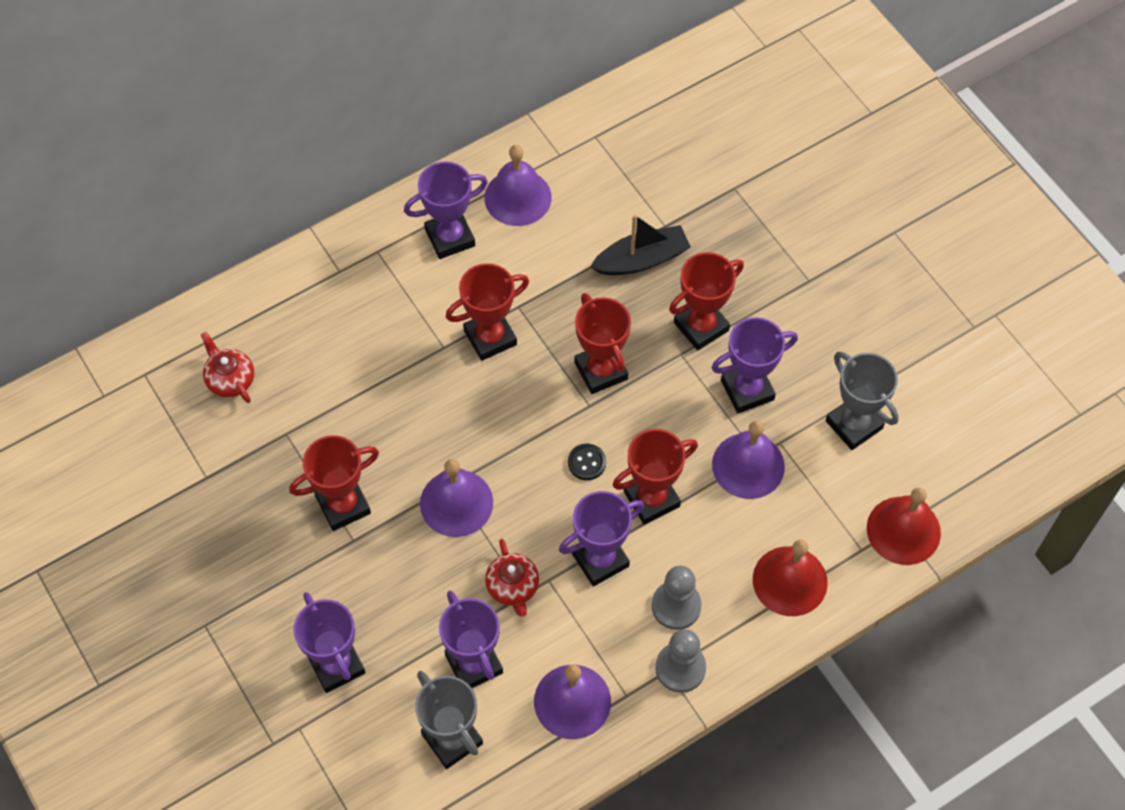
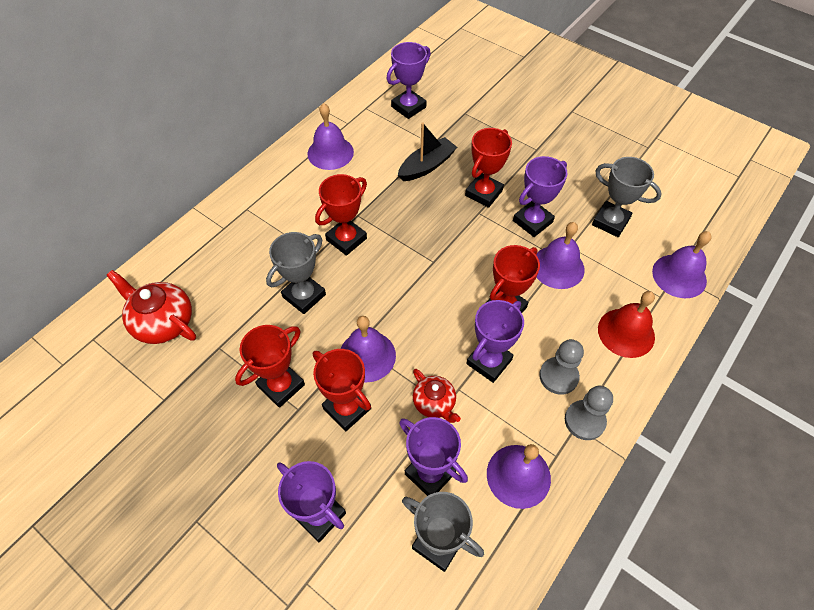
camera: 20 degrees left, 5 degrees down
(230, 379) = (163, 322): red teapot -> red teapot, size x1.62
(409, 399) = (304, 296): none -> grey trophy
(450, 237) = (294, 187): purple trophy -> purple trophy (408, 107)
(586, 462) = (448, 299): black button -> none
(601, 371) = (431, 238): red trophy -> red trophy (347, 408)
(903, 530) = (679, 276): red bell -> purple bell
________________________________________
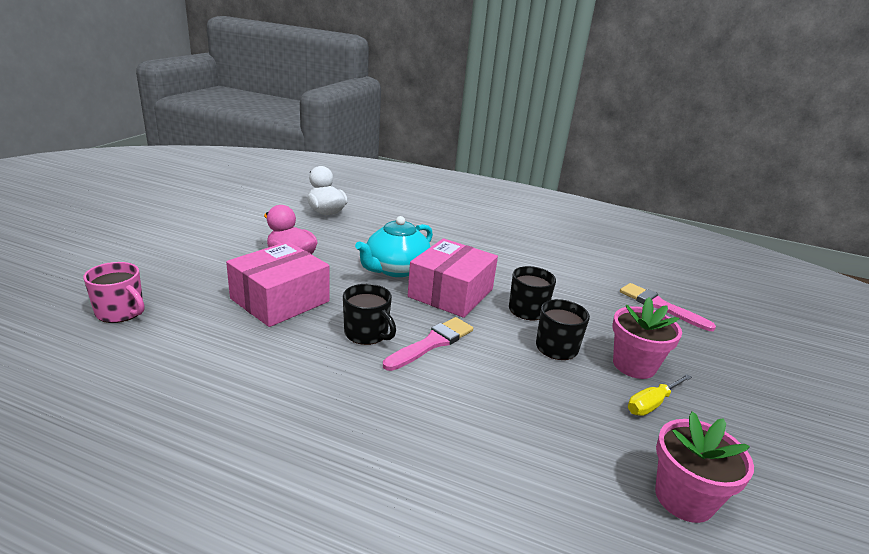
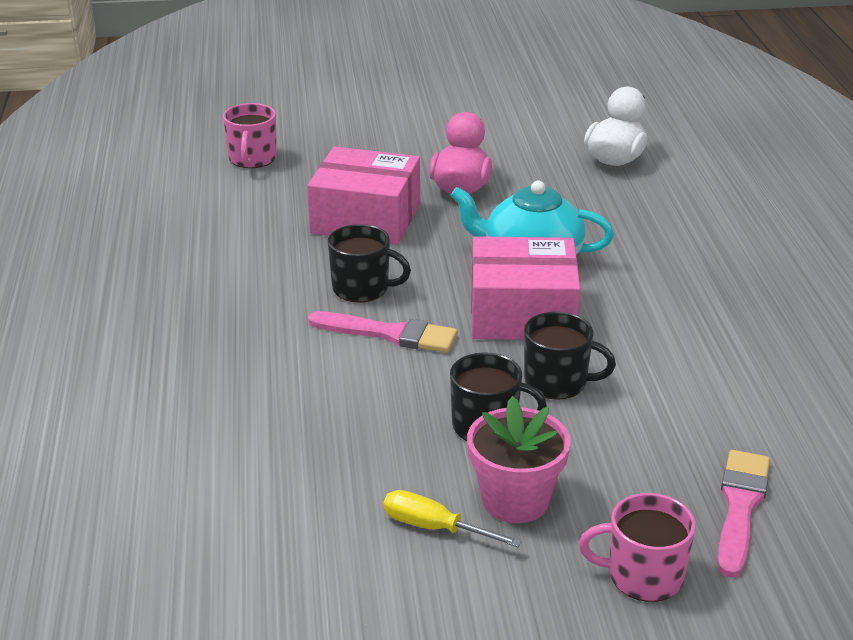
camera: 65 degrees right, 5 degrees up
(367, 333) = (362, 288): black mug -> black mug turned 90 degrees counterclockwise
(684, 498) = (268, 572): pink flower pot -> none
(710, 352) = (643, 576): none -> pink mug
________________________________________
● **WORK ITEM**
Only the lines from the one containing "camera: 65 degrees right, 5 degrees up" through the one containing "(710, 352) = (643, 576): none -> pink mug" are to be retyped, both boundary lines included, with no other material.

● **ANSWER FOR THE TASK**
camera: 65 degrees right, 5 degrees up
(367, 333) = (362, 288): black mug -> black mug turned 90 degrees counterclockwise
(684, 498) = (268, 572): pink flower pot -> none
(710, 352) = (643, 576): none -> pink mug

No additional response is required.